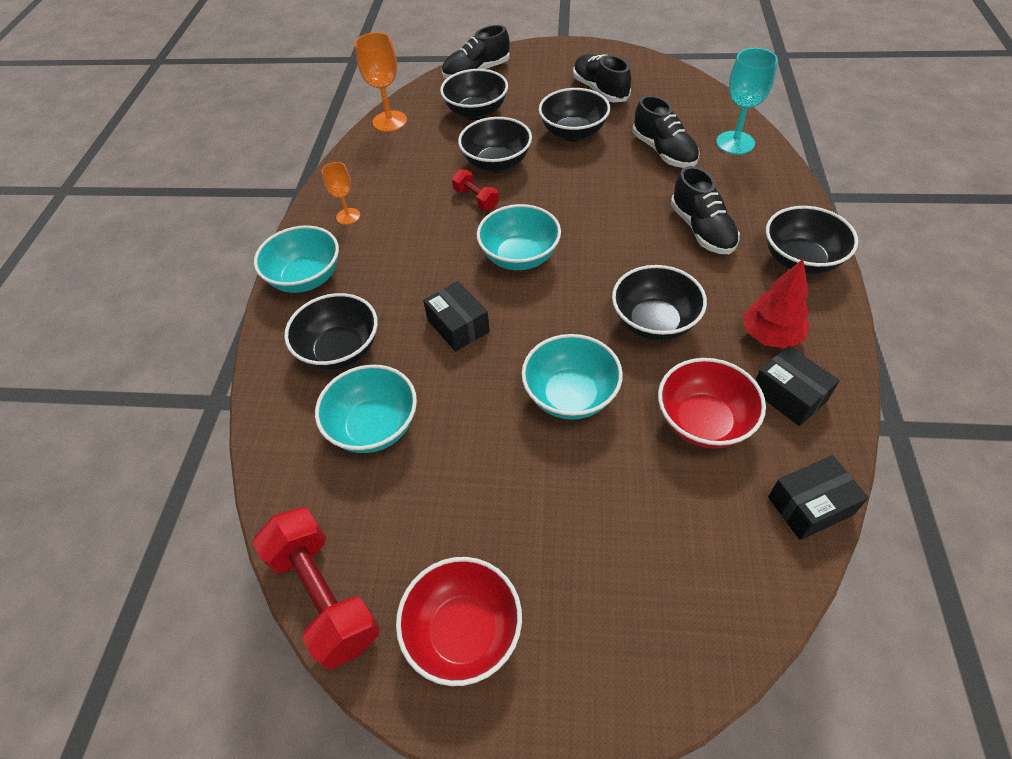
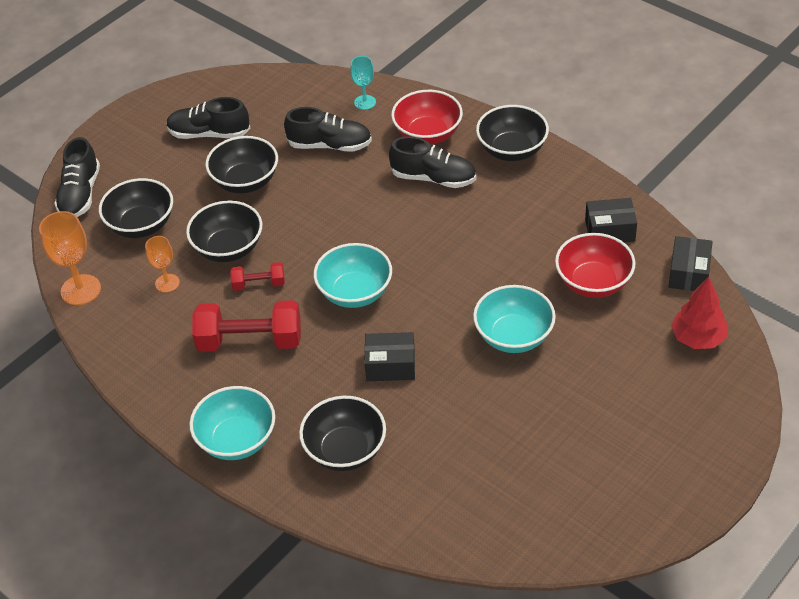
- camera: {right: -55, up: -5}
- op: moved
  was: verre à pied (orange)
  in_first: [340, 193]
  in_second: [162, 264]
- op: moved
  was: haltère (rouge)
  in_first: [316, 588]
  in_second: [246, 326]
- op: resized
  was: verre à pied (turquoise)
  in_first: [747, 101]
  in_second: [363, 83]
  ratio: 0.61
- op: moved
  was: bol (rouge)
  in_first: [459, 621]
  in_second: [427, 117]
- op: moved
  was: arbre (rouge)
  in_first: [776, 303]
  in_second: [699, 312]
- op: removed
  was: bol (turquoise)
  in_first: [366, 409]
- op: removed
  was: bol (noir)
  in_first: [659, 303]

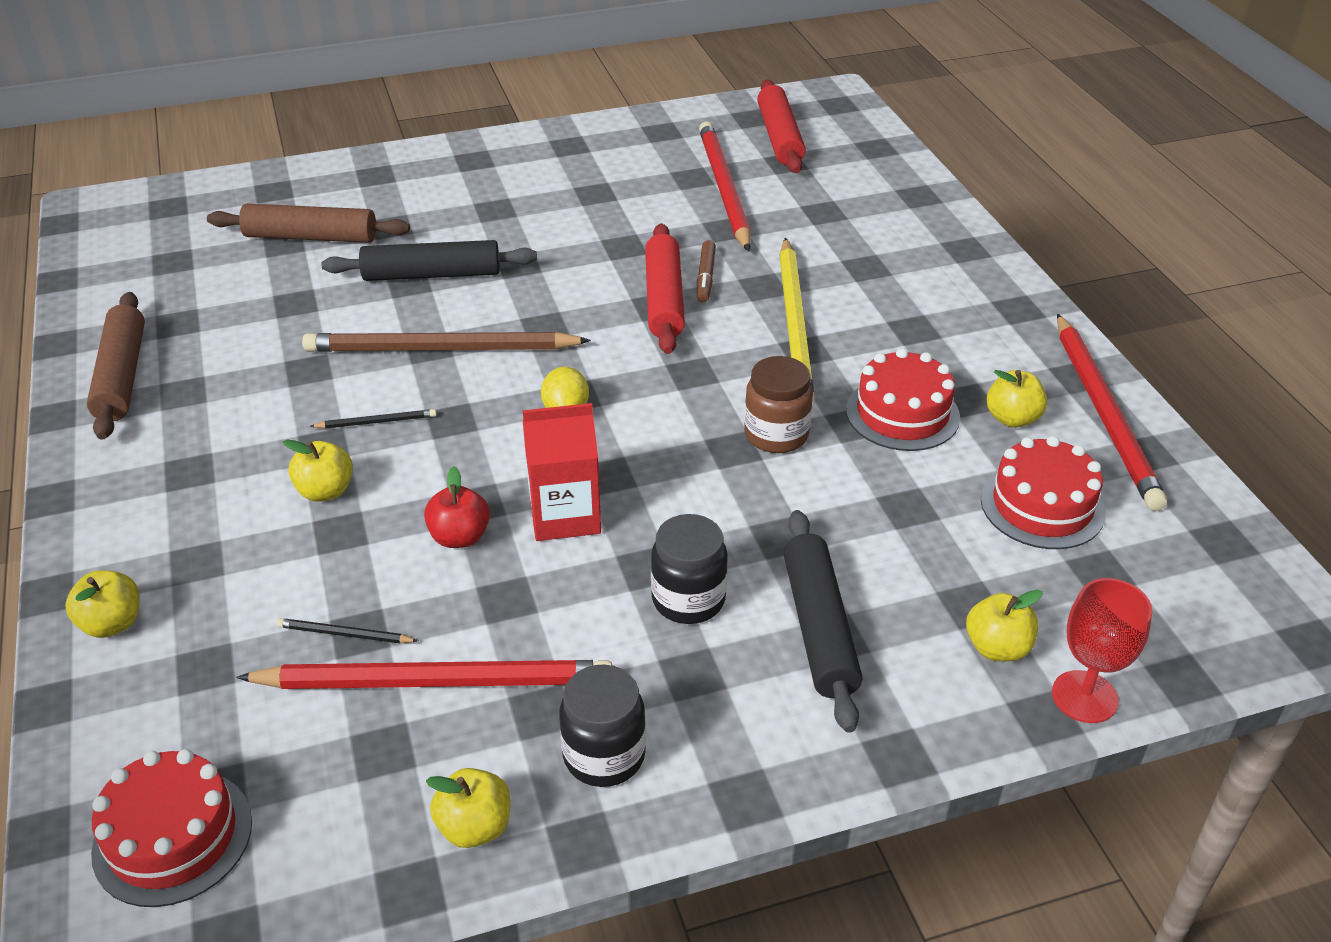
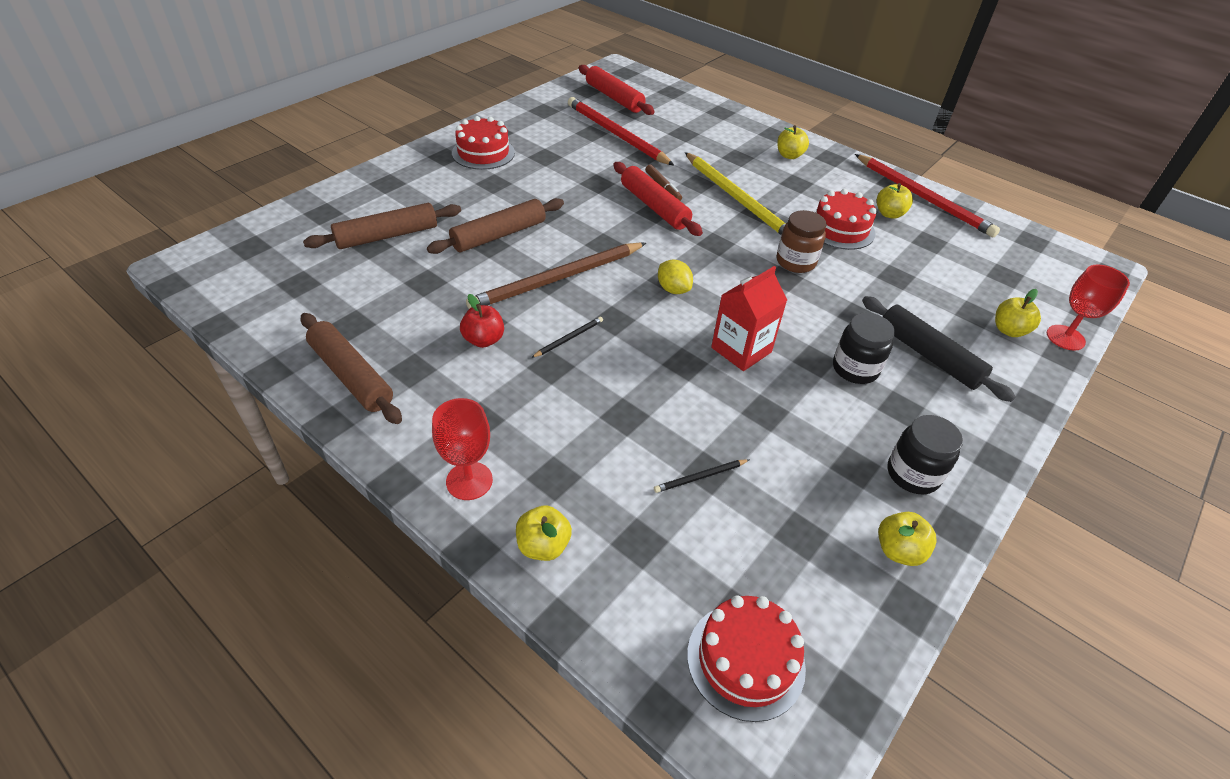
- camera: {right: -35, up: 5}
- op: recoloured
  was: rouleau à pâtisserie (noir)
  now: rouleau à pâtisserie (marron)
  in_first: [429, 260]
  in_second: [495, 226]
- op: added
  now: verre à pied (rouge)
  in_second: [462, 449]
- op: moved
  was: gâteau (rouge)
  in_first: [1043, 492]
  in_second: [483, 143]
- op: moved
  was: pomme (rouge)
  in_first: [457, 507]
  in_second: [482, 321]
- op: moved
  was: pomme (jaune)
  in_first: [318, 470]
  in_second: [793, 142]
- op: removed
  was: crayon (rouge)
  in_first: [424, 674]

##########

> What is being asked
Search the preceding listing for "turquoise" and extract every line where it is found.

> Response to this task
  was: verre à pied (turquoise)
  was: bol (turquoise)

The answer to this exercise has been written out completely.